About this task
Below are some entries; state how many of their lines contain the word "coordinates", with nothing else in the reply.

Extracted entries
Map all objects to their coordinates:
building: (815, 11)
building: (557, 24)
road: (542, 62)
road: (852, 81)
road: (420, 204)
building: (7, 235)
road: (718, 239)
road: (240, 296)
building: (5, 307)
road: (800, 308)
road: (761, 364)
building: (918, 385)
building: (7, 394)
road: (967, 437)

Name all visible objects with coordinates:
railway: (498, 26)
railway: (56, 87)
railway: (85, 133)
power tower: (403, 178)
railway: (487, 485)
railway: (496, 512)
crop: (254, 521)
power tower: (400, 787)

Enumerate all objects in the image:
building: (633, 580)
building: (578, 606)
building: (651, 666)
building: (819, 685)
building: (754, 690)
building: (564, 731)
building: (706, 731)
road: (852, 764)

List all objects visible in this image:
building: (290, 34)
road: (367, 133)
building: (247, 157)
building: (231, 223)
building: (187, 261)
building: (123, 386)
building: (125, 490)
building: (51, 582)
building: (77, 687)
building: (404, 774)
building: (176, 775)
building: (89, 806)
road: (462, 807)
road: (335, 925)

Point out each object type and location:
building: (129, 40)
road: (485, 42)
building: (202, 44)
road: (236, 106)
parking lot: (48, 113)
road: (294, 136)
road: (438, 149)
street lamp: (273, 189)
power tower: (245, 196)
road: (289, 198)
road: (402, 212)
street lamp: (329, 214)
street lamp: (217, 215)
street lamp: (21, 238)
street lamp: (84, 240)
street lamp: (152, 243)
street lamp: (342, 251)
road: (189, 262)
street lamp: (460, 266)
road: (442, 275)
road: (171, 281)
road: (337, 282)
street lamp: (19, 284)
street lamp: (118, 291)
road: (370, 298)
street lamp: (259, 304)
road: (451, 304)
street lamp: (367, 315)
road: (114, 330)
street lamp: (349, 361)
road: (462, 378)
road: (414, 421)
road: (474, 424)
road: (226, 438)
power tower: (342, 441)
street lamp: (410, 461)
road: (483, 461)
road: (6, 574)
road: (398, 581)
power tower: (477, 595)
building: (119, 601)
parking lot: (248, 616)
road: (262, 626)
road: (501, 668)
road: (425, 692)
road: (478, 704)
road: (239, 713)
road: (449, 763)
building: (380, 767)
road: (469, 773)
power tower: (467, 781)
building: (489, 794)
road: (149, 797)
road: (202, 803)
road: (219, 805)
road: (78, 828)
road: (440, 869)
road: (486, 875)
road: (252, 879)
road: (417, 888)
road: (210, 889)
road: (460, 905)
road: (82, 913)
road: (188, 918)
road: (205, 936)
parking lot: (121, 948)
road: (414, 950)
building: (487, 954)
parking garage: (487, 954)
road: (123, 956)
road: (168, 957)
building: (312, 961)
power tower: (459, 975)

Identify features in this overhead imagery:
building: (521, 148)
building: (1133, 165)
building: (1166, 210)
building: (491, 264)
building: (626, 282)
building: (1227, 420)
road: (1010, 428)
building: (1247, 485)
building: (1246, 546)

Completed exercise
2